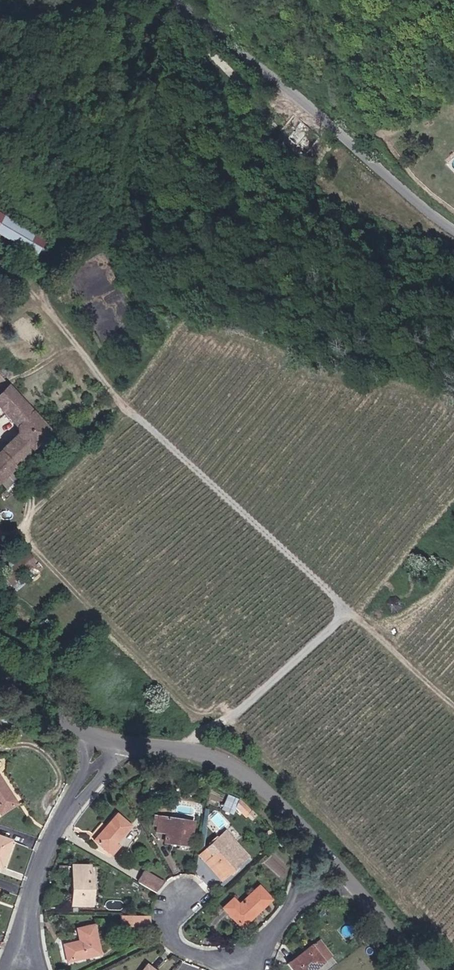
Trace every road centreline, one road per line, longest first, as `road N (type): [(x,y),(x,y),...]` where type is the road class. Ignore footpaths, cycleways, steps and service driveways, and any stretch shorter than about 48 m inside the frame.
road 1 (track): [(188,751),(339,626),(342,605),(129,410),(26,281),(0,266)]
road 2 (unclassified): [(181,0),(453,227)]
road 3 (tertiary): [(109,738),(227,763),(285,805),(333,863)]
road 4 (residential): [(32,929),(62,819),(94,777),(109,738)]
road 5 (tertiary): [(333,863),(427,969)]
road 6 (track): [(342,610),(453,696)]
road 7 (tertiary): [(0,667),(53,718),(109,738)]
road 8 (residential): [(255,968),(333,863)]
road 9 (residential): [(186,900),(171,933),(180,947),(255,968)]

# # # #

Problem requirements. Would you return the whole listing above exactly as written, skipping any image?

Answer space.
Trace every road centreline, one road per line, longest first, as `road N (type): [(x,y),(x,y),...]` where type is the road class. Ignore footpaths, cycleways, steps and service driveways, and any stretch shorter than about 48 m inside the frame.
road 1 (track): [(188,751),(339,626),(342,605),(129,410),(26,281),(0,266)]
road 2 (unclassified): [(181,0),(453,227)]
road 3 (tertiary): [(109,738),(227,763),(285,805),(333,863)]
road 4 (residential): [(32,929),(62,819),(94,777),(109,738)]
road 5 (tertiary): [(333,863),(427,969)]
road 6 (track): [(342,610),(453,696)]
road 7 (tertiary): [(0,667),(53,718),(109,738)]
road 8 (residential): [(255,968),(333,863)]
road 9 (residential): [(186,900),(171,933),(180,947),(255,968)]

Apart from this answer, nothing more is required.